» **Task objective**: Among the entries below, extract exactly the lines that run from the one with "RTC3: DS3231 -> PCF8523" through the one with "MATRIX2 pin GND: 3V3 -> GND", both ends included.

» **Material for the task**:
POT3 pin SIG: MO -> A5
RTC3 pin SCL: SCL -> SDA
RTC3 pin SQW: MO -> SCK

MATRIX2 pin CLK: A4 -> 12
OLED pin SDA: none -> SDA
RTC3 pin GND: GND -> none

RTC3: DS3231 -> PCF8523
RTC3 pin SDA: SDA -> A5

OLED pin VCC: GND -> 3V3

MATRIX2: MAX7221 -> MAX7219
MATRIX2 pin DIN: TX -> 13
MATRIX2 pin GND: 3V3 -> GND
* * *
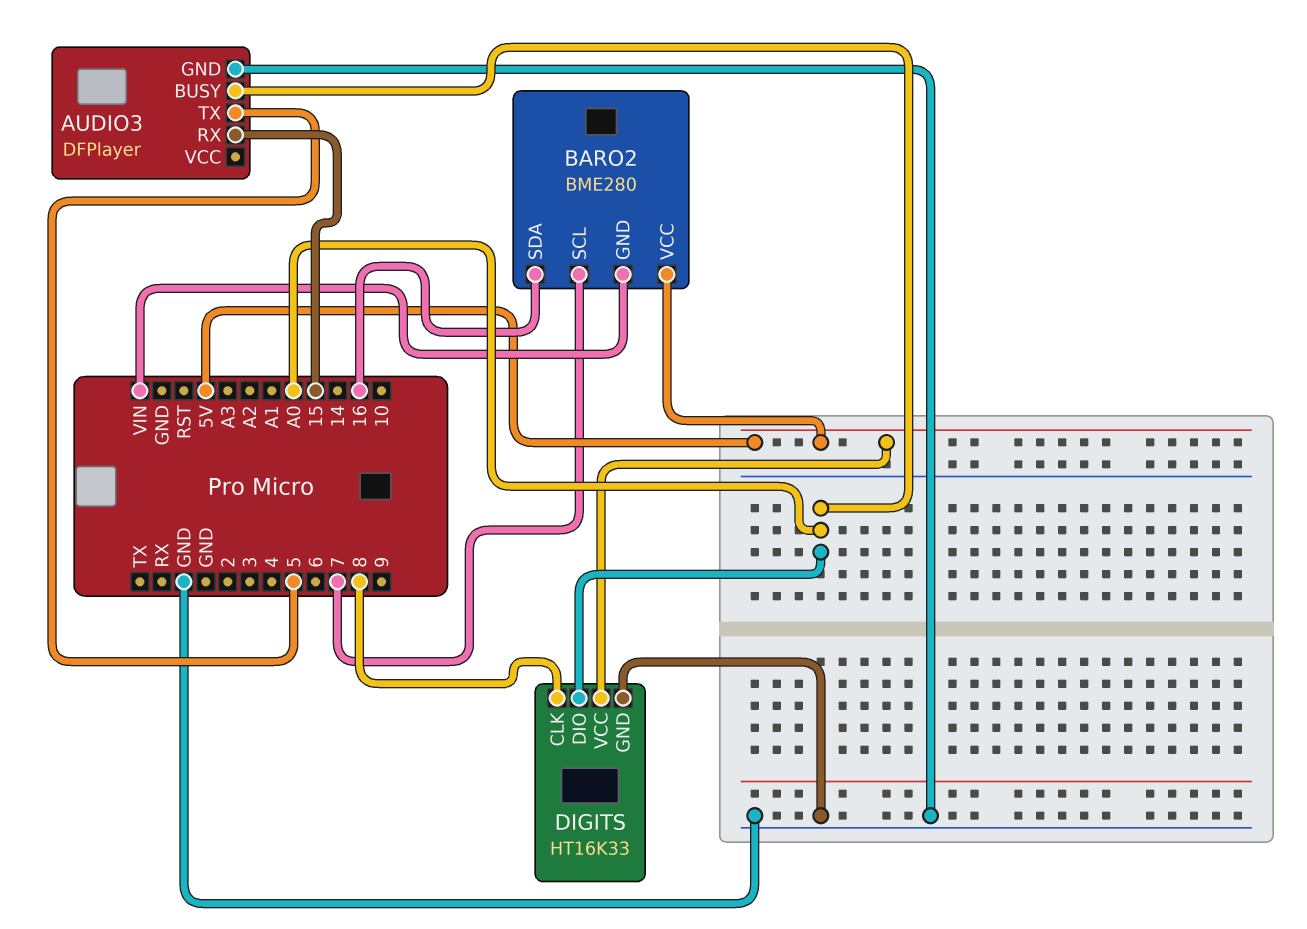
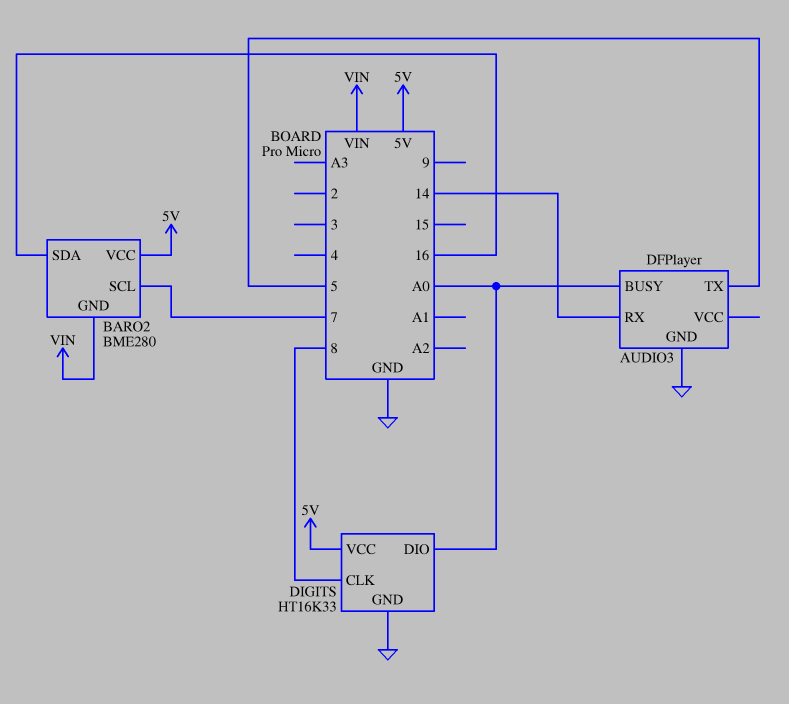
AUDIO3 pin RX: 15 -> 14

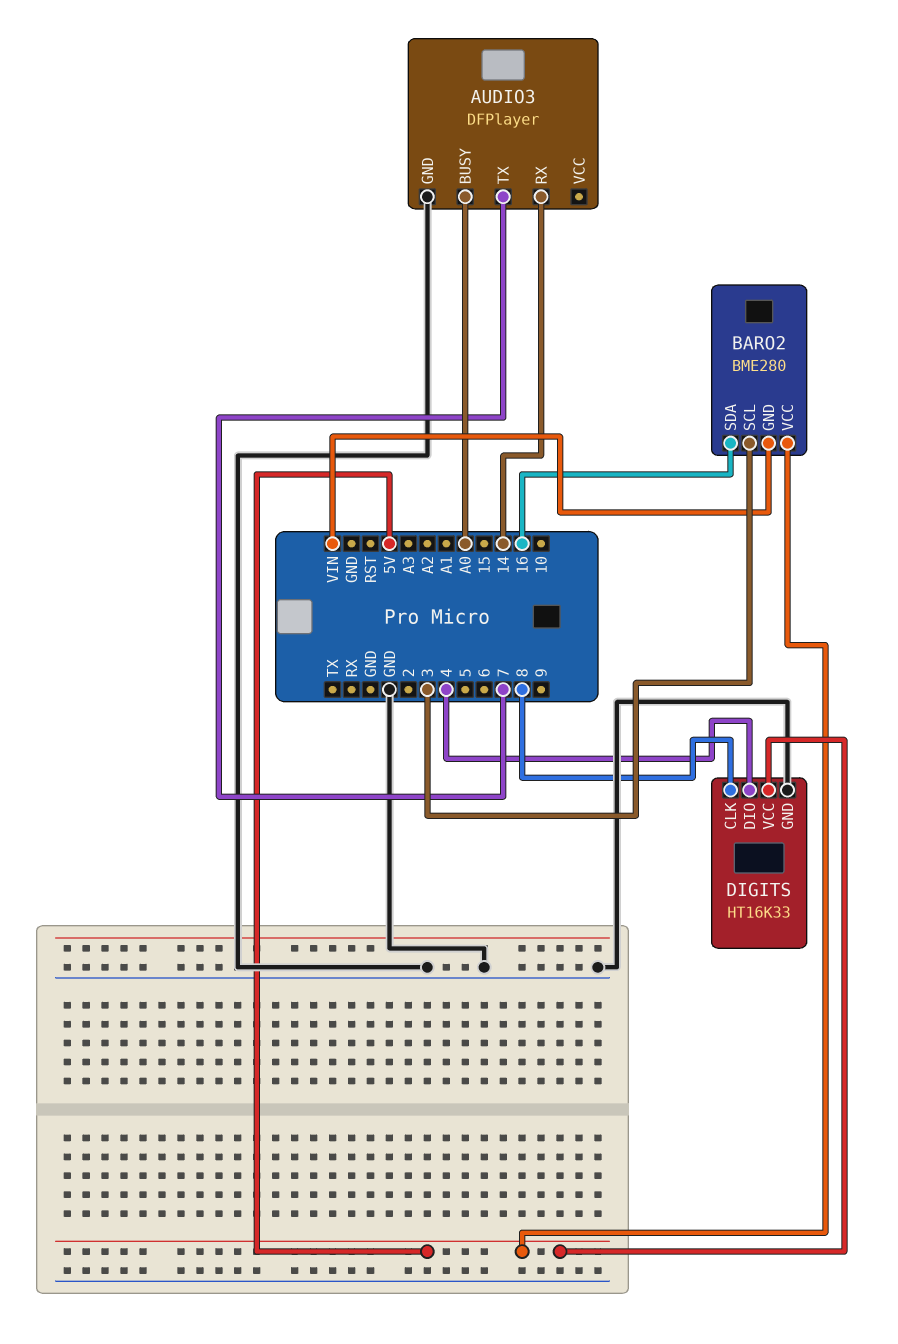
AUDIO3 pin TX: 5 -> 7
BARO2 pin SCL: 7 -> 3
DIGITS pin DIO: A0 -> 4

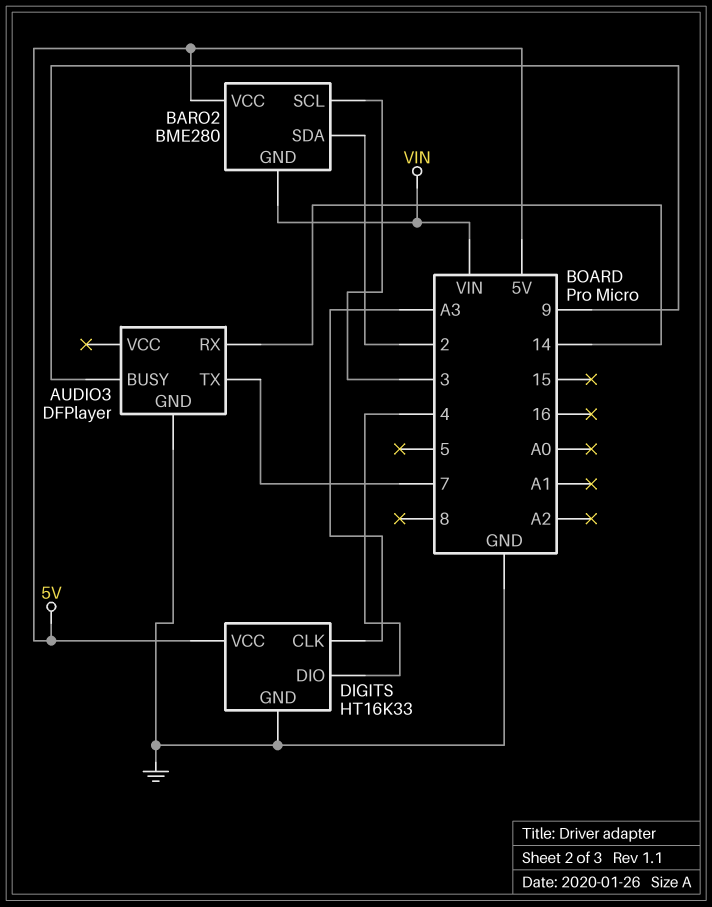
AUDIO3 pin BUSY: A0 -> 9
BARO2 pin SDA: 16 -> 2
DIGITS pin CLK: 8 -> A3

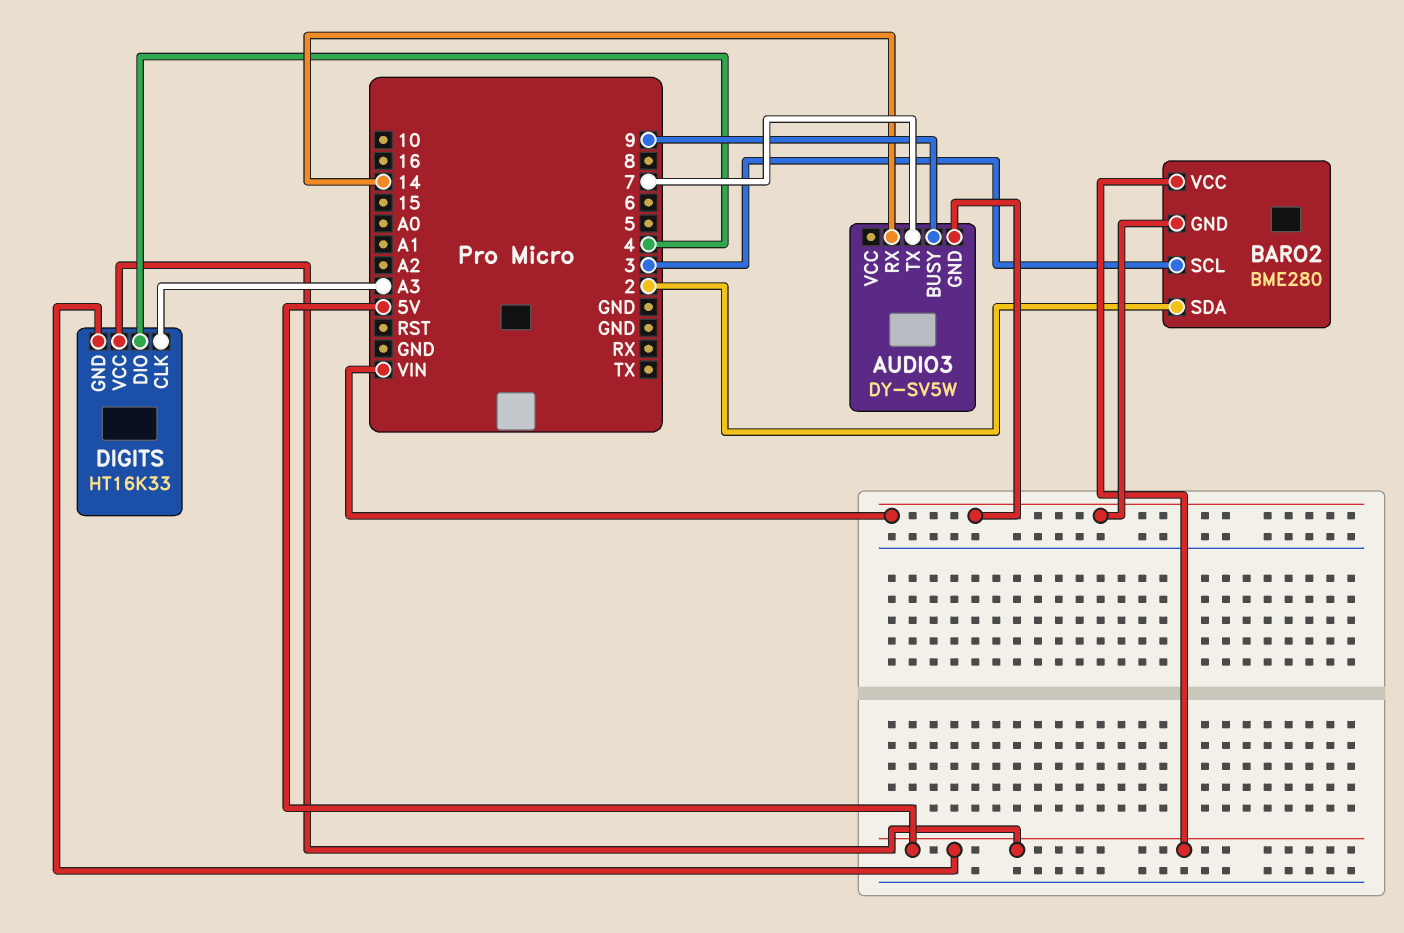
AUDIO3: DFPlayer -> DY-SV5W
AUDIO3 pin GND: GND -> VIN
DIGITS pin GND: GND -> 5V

» **Exercise solution**:
RTC3: DS3231 -> PCF8523
RTC3 pin SDA: SDA -> A5

OLED pin VCC: GND -> 3V3

MATRIX2: MAX7221 -> MAX7219
MATRIX2 pin DIN: TX -> 13
MATRIX2 pin GND: 3V3 -> GND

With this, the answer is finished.